*** Given data ***

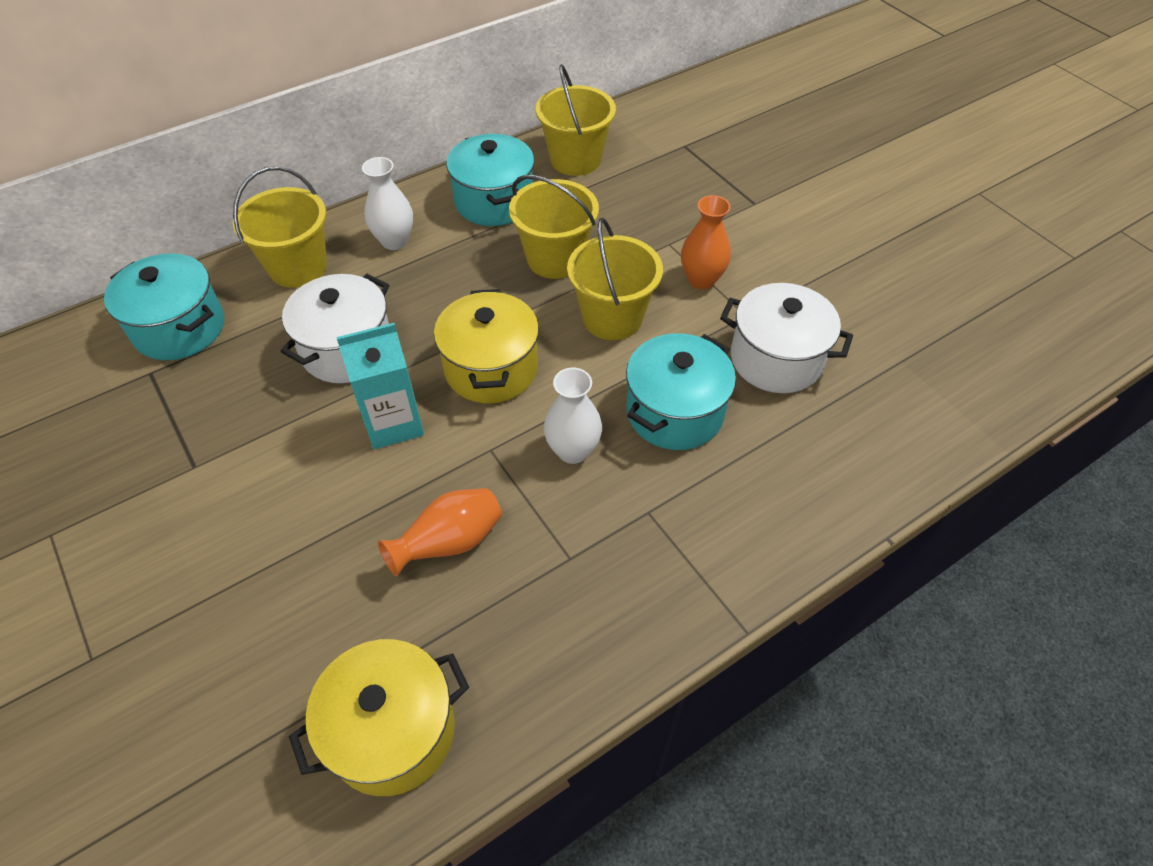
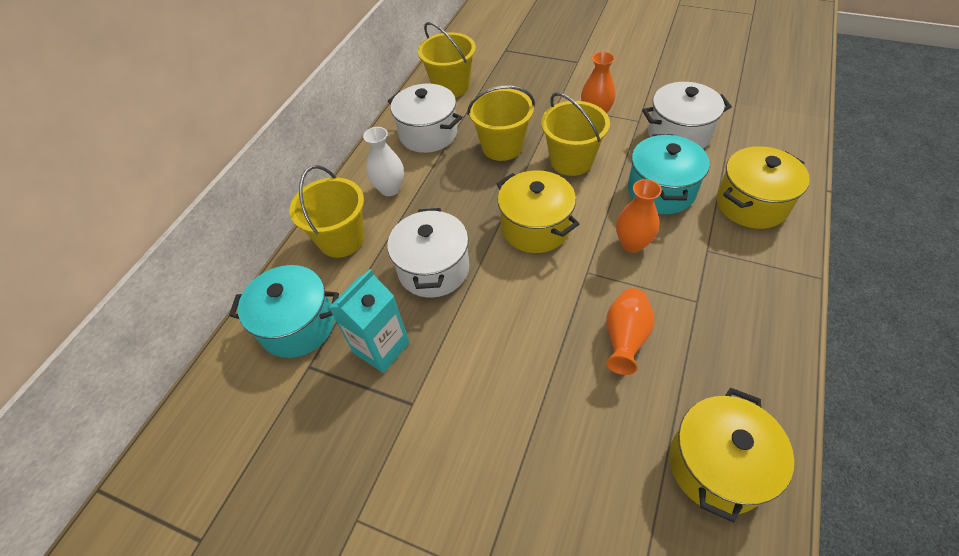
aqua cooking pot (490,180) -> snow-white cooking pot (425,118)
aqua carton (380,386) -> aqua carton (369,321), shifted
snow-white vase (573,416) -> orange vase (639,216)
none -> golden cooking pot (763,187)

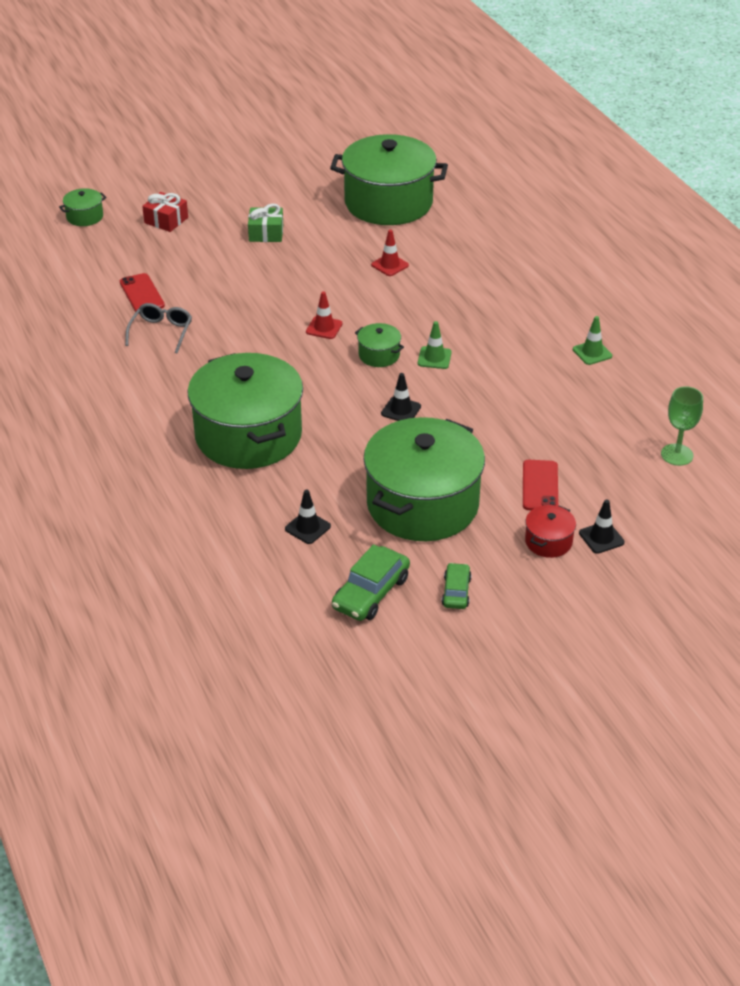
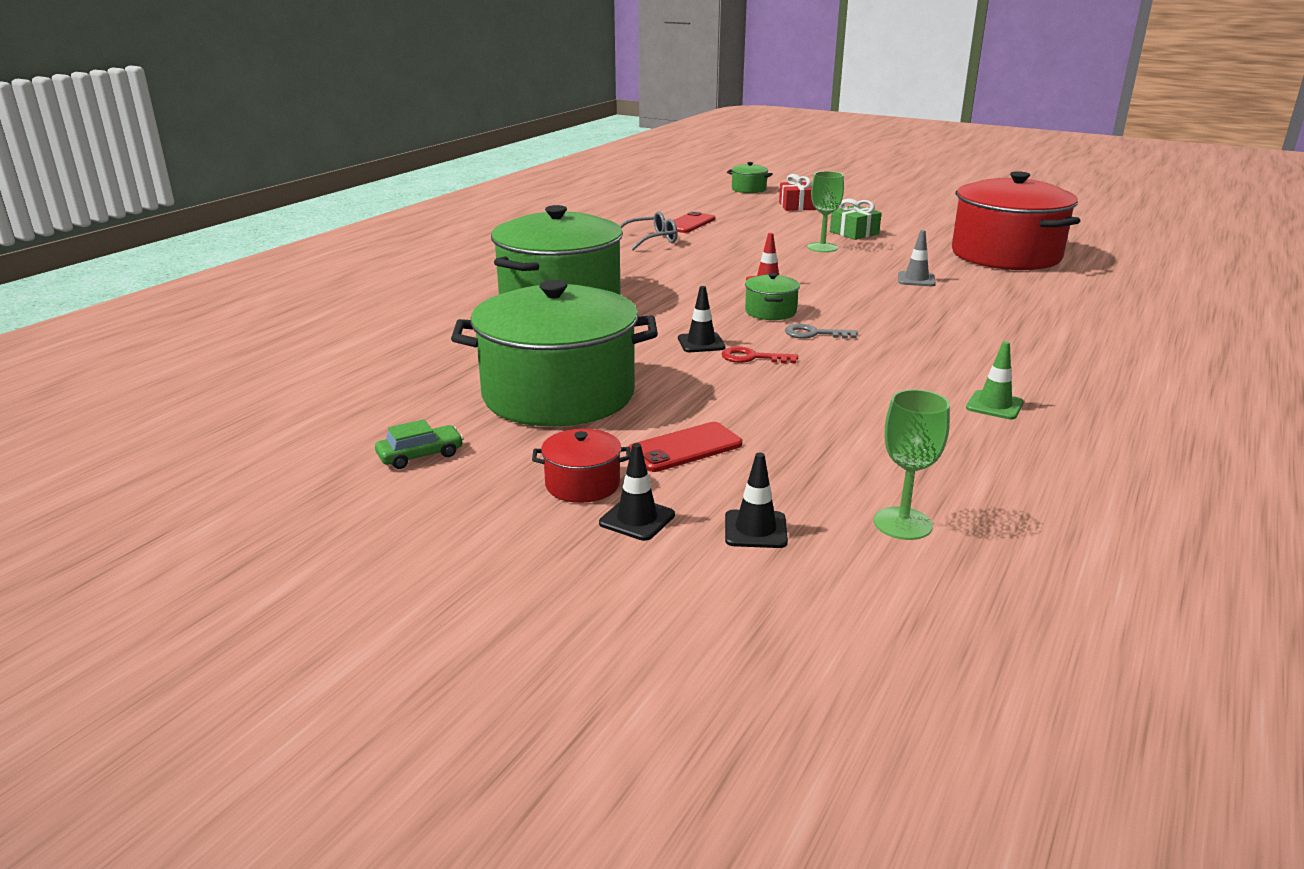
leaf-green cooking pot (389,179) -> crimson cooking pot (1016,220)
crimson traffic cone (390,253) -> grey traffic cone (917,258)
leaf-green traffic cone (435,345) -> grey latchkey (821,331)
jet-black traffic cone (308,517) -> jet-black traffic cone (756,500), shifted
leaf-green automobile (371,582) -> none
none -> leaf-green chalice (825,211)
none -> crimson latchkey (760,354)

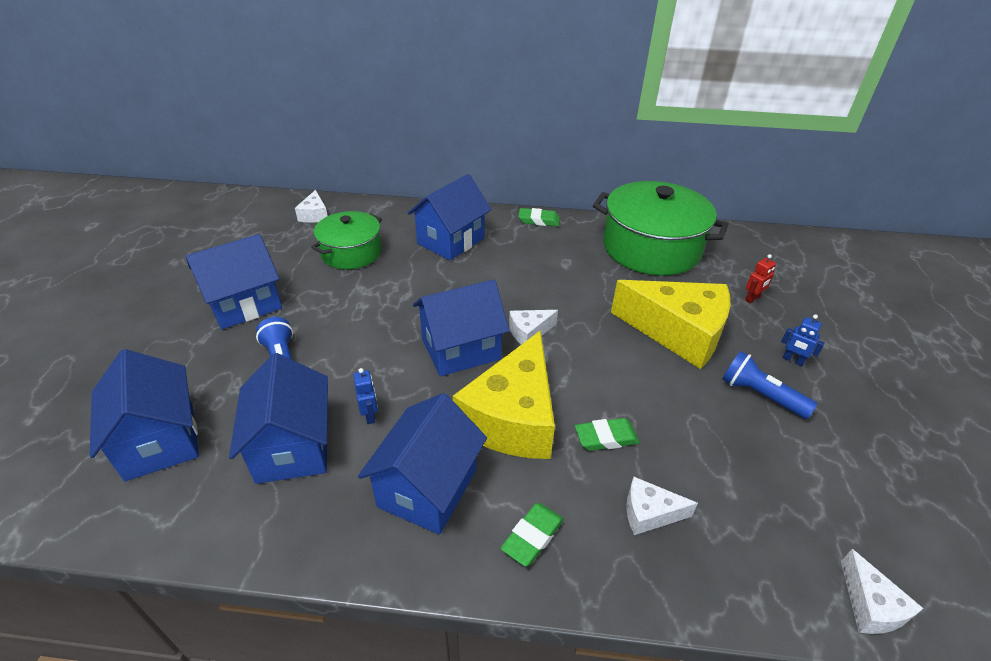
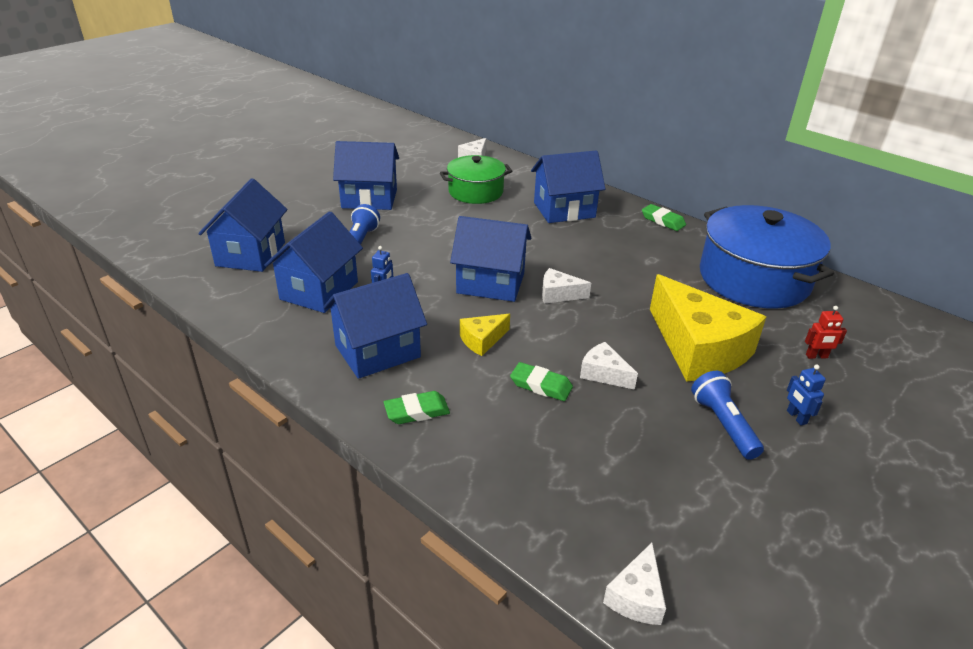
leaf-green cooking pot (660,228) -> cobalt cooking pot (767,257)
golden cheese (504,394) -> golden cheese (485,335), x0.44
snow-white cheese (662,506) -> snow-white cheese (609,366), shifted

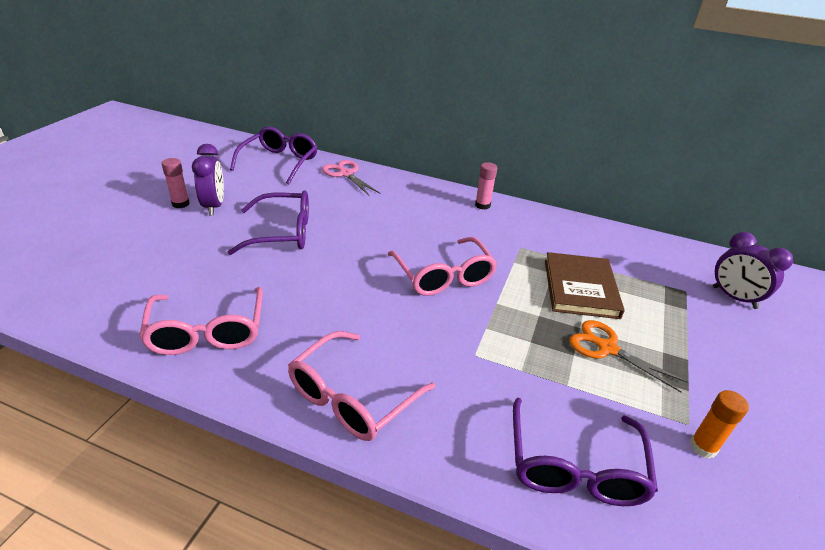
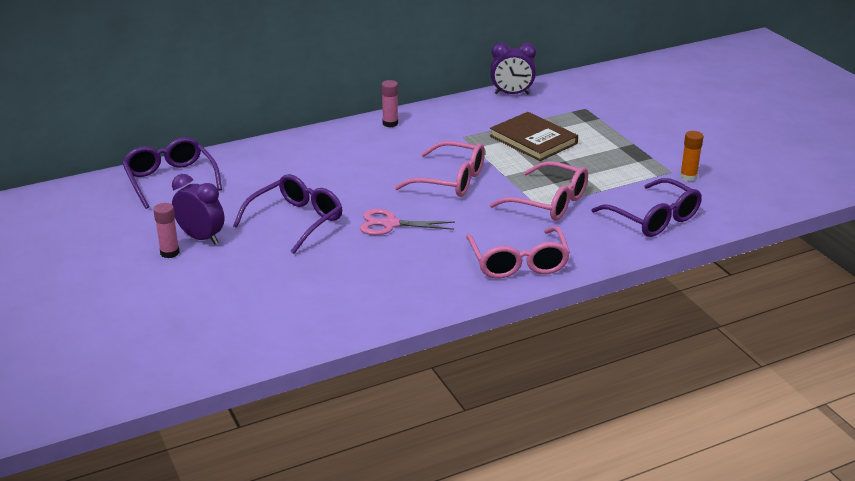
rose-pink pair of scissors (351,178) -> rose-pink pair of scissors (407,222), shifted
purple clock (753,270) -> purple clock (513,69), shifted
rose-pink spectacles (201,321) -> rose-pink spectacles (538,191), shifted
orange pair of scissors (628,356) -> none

*** End of Given data ***

**Work request**. Copy out the data exactly and keep the pictures out.

**Result**.
aqua cooking pot (490,180) -> snow-white cooking pot (425,118)
aqua carton (380,386) -> aqua carton (369,321), shifted
snow-white vase (573,416) -> orange vase (639,216)
none -> golden cooking pot (763,187)

leaf-green cooking pot (389,179) -> crimson cooking pot (1016,220)
crimson traffic cone (390,253) -> grey traffic cone (917,258)
leaf-green traffic cone (435,345) -> grey latchkey (821,331)
jet-black traffic cone (308,517) -> jet-black traffic cone (756,500), shifted
leaf-green automobile (371,582) -> none
none -> leaf-green chalice (825,211)
none -> crimson latchkey (760,354)

leaf-green cooking pot (660,228) -> cobalt cooking pot (767,257)
golden cheese (504,394) -> golden cheese (485,335), x0.44
snow-white cheese (662,506) -> snow-white cheese (609,366), shifted

rose-pink pair of scissors (351,178) -> rose-pink pair of scissors (407,222), shifted
purple clock (753,270) -> purple clock (513,69), shifted
rose-pink spectacles (201,321) -> rose-pink spectacles (538,191), shifted
orange pair of scissors (628,356) -> none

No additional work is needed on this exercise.